--- Exercise objective ---
An exact transcription is needed of the lines below from the one with "[228 392 265 461] (first image)" through the one with "[403 170 452 196]", with no other lines and no pictures.

--- Available records ---
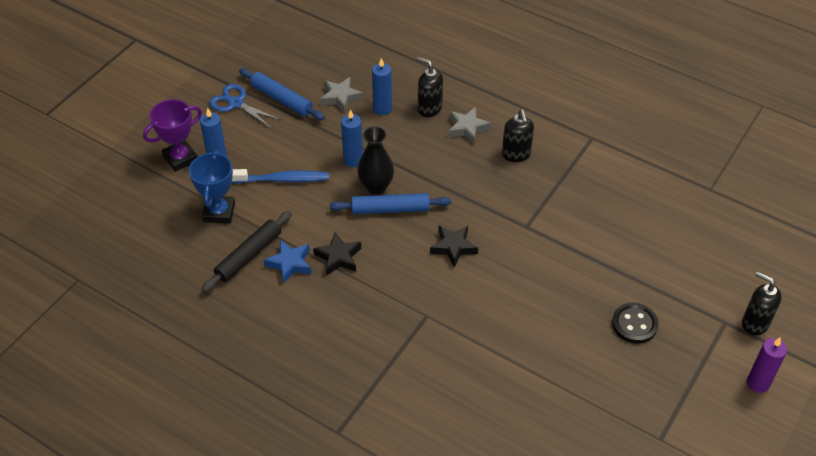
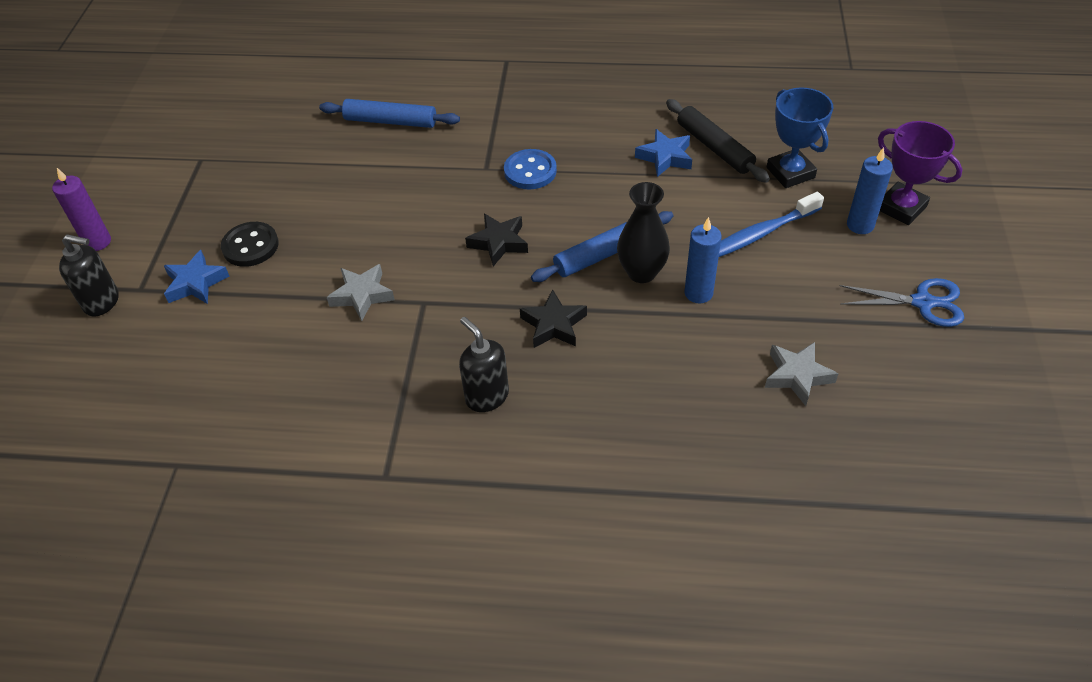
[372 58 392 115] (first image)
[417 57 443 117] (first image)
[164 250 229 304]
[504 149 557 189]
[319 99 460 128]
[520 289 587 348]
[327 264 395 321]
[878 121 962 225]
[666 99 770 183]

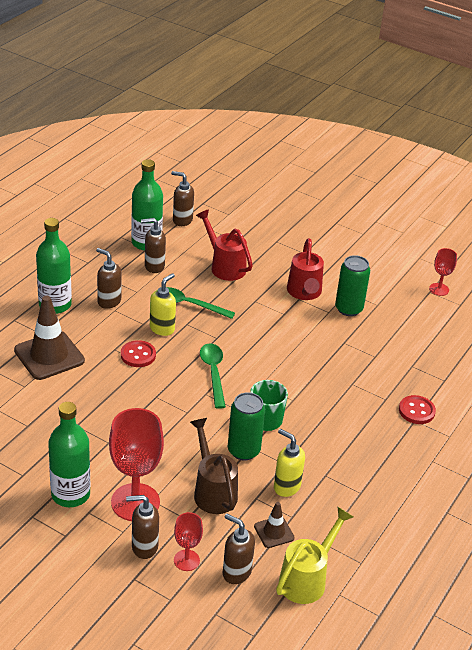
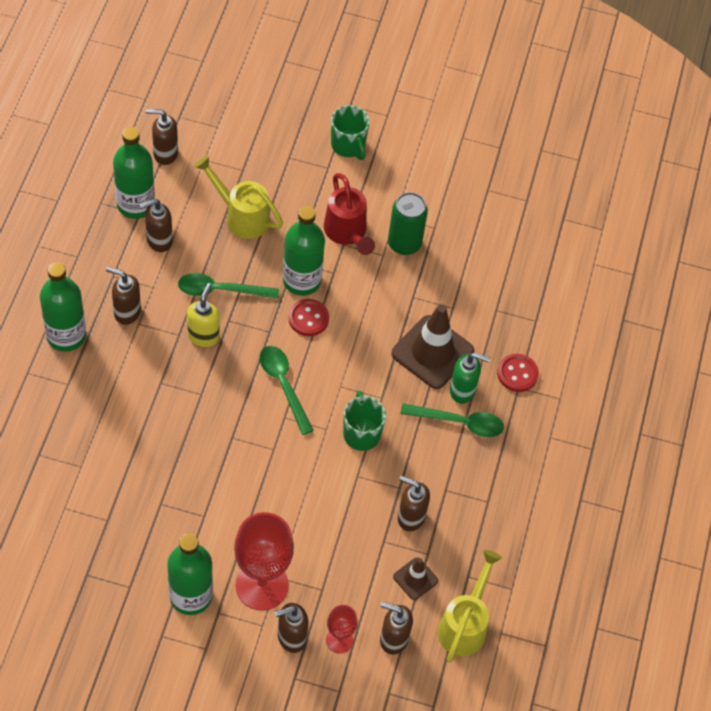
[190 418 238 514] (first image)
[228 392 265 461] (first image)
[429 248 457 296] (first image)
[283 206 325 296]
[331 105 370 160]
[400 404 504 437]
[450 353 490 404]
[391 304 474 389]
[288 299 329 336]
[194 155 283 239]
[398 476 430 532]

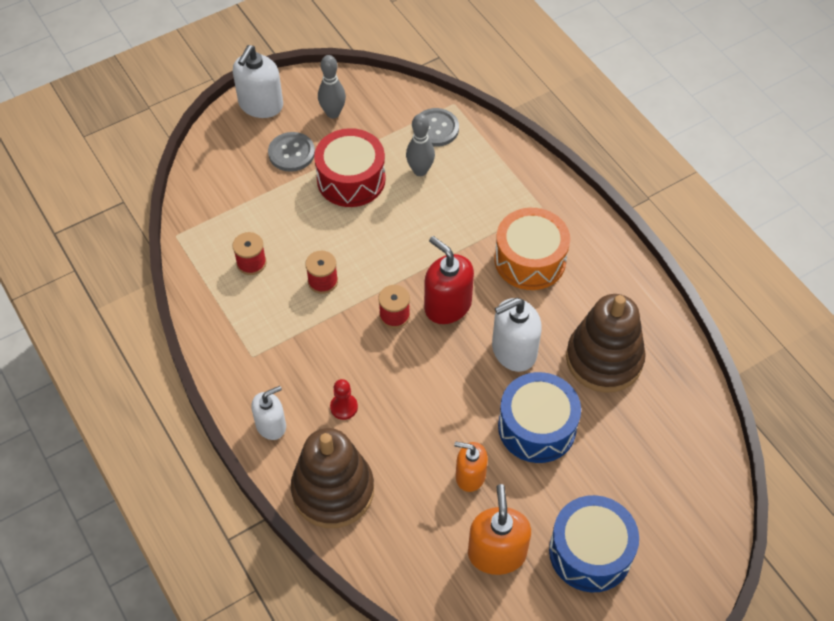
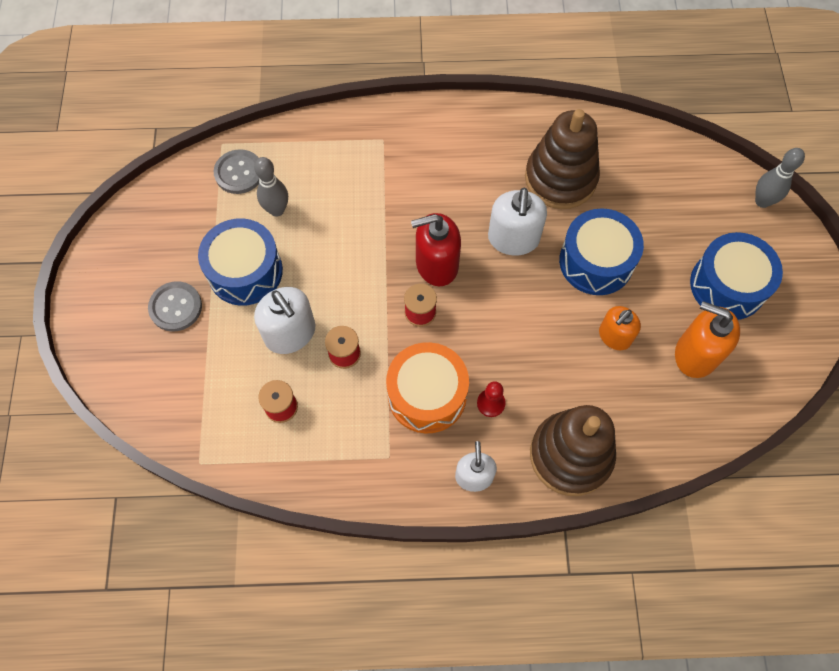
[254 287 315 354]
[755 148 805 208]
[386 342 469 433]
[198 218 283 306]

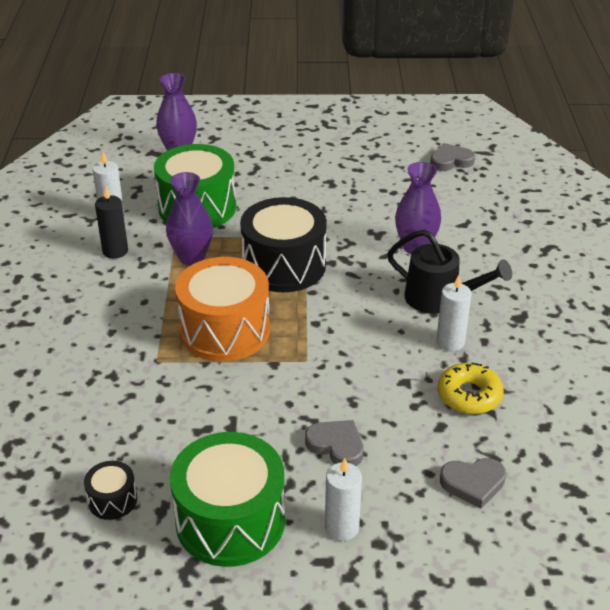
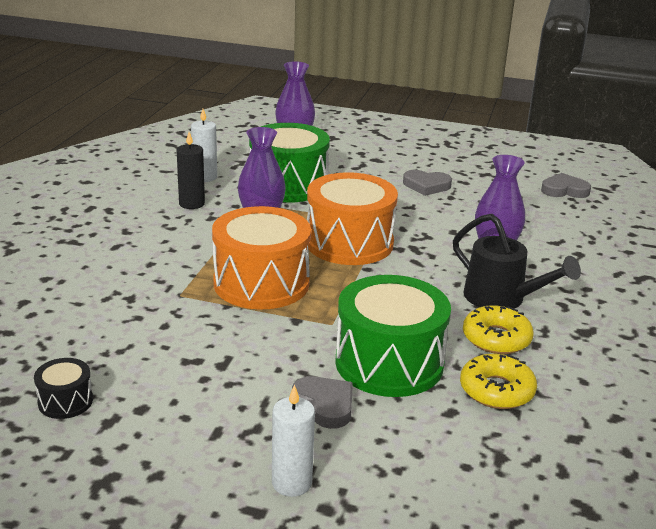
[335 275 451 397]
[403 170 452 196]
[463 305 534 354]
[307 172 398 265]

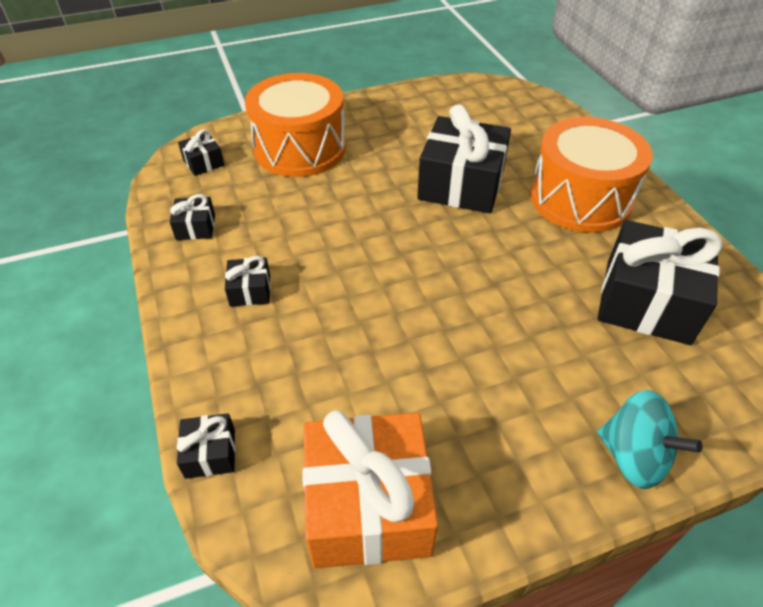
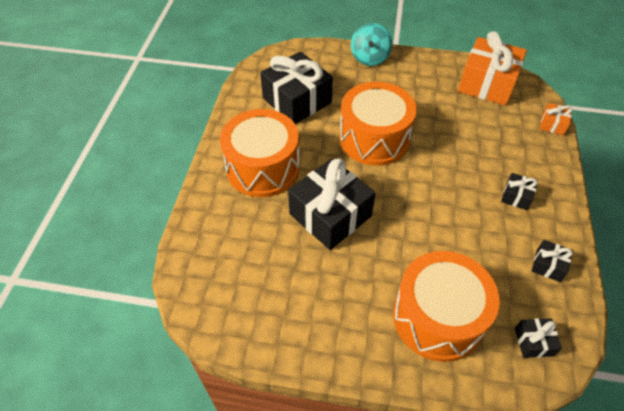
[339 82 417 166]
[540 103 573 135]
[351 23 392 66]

--- Completed task ---
[228 392 265 461] (first image)
[429 248 457 296] (first image)
[283 206 325 296]
[331 105 370 160]
[400 404 504 437]
[450 353 490 404]
[391 304 474 389]
[288 299 329 336]
[194 155 283 239]
[398 476 430 532]

[254 287 315 354]
[755 148 805 208]
[386 342 469 433]
[198 218 283 306]

[335 275 451 397]
[403 170 452 196]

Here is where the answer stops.